[ABOUT THIS EXERCISE] Would you please return the lines of the entries below starting at the line that has "brown shoe: 11 -> 10" and ending at the line that has "white teddy bear: 9 -> 10", both included, exactly as they are?
***** EXTRACTED INFORMATION *****
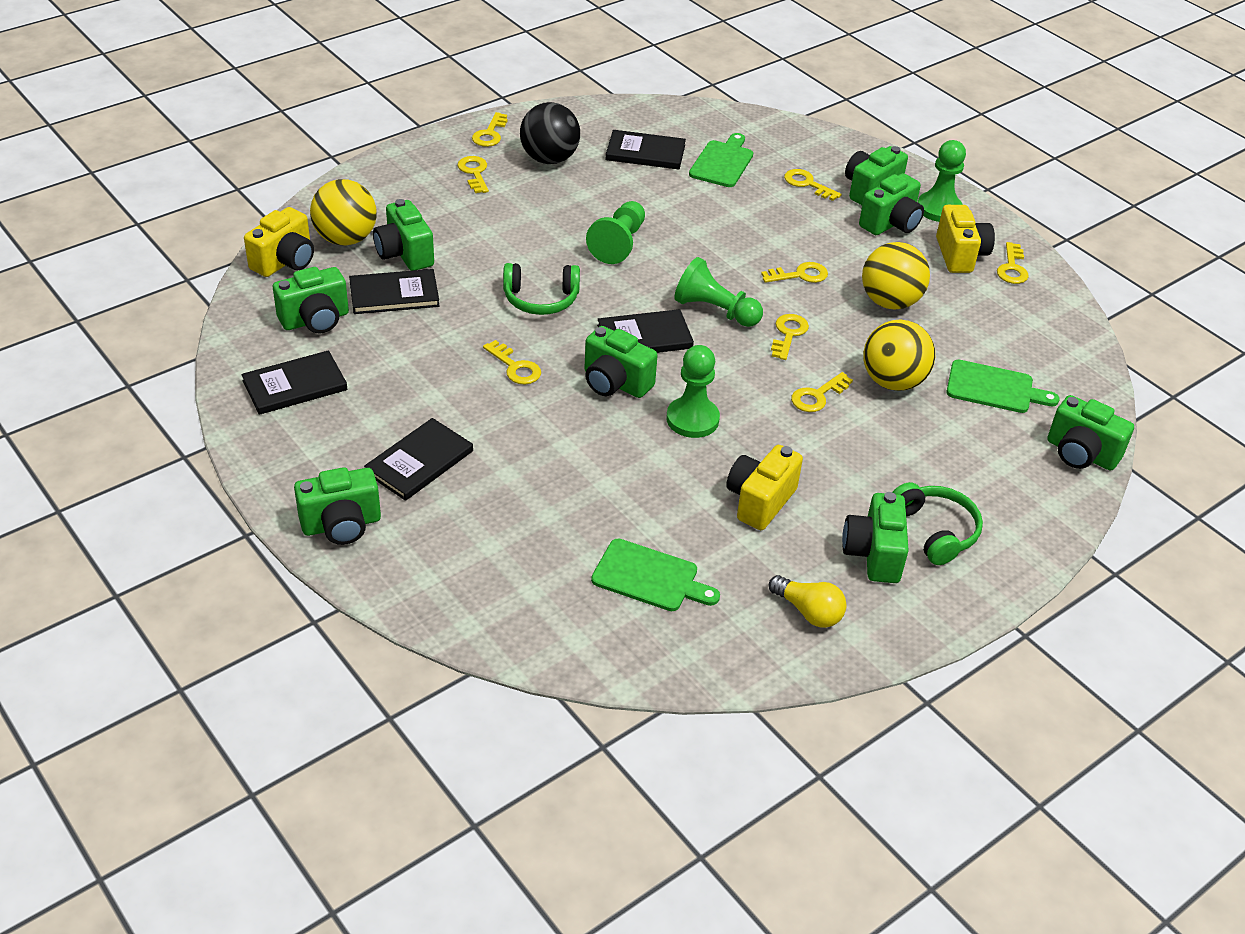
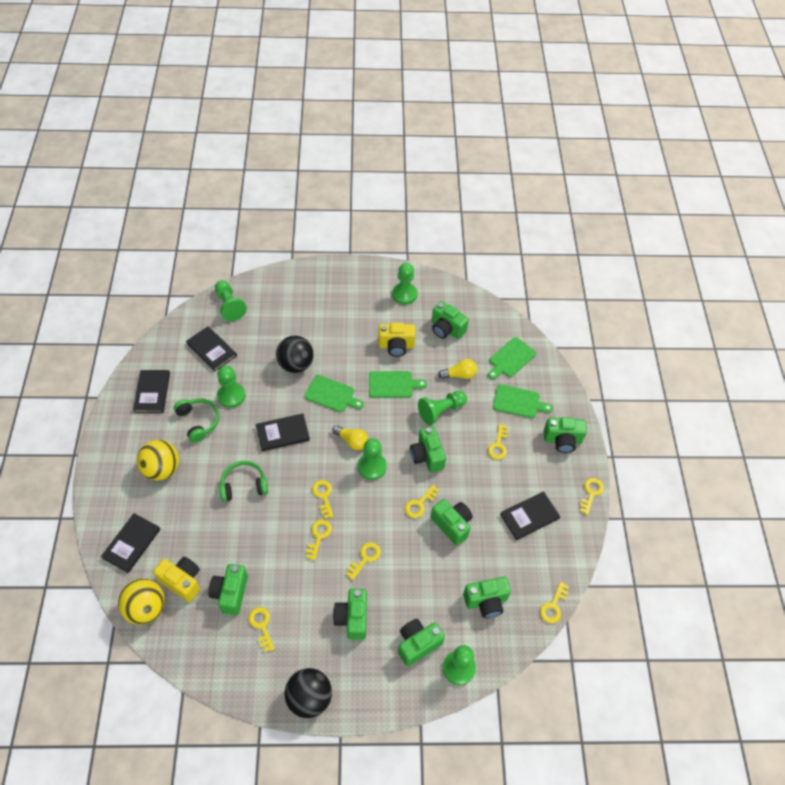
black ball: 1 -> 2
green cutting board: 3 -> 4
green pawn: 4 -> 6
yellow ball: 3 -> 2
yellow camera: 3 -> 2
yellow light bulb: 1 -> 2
*****
***** EXTRACTED INFORMATION *****
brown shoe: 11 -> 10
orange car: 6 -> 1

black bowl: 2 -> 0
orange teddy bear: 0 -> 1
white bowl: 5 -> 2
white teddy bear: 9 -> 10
*****
***** EXTRACTED INFORMATION *****
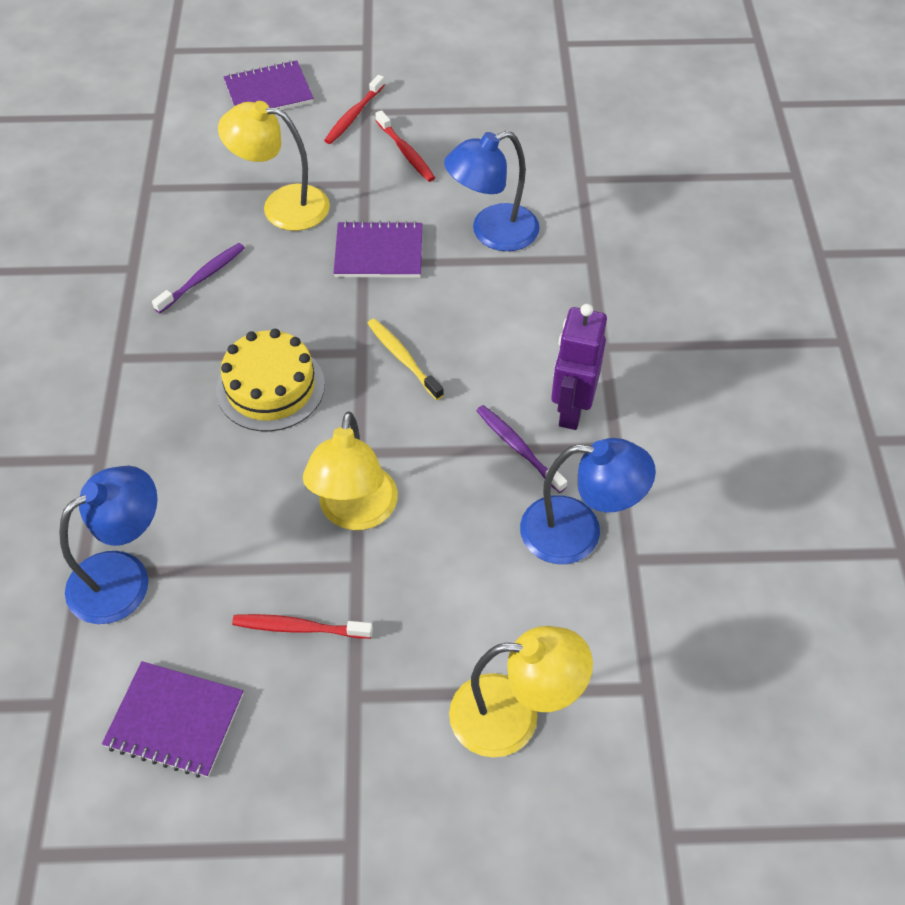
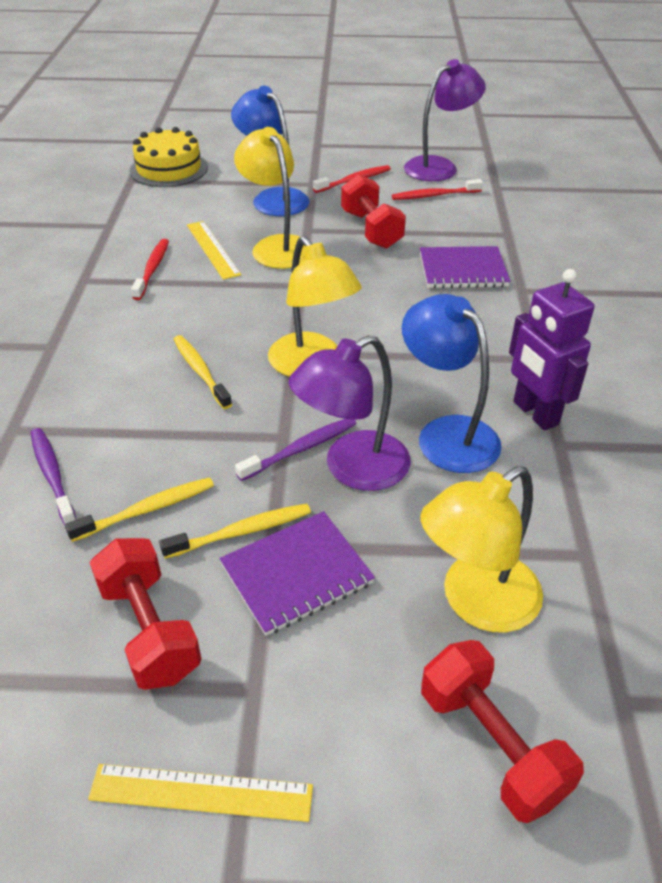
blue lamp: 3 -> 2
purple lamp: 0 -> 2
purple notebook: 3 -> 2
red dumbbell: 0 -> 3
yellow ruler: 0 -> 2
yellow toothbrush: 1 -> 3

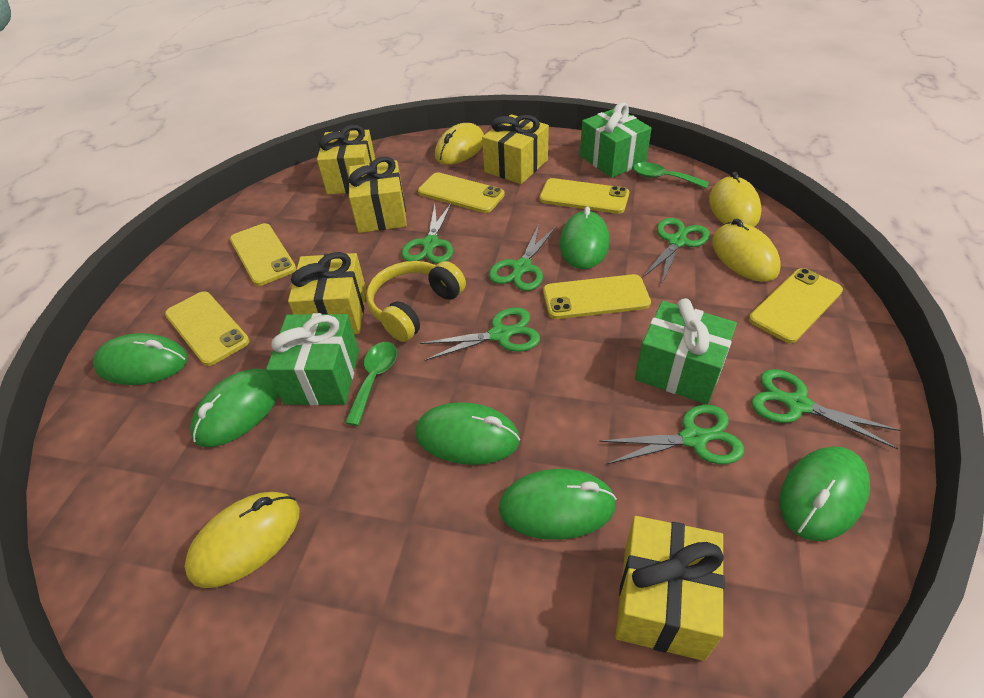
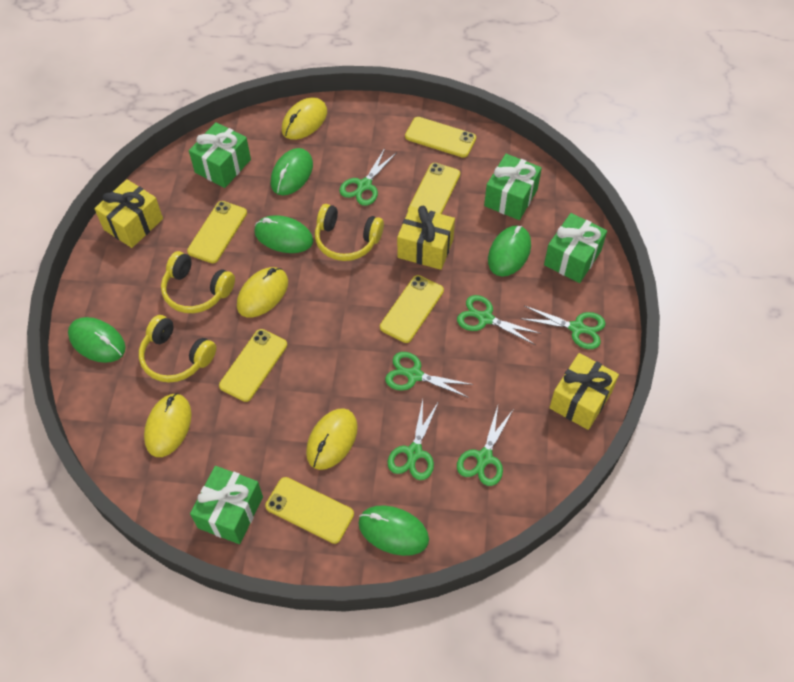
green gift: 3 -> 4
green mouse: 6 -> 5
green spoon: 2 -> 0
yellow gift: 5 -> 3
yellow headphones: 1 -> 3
*****
[FINAL ANSWER]
brown shoe: 11 -> 10
orange car: 6 -> 1

black bowl: 2 -> 0
orange teddy bear: 0 -> 1
white bowl: 5 -> 2
white teddy bear: 9 -> 10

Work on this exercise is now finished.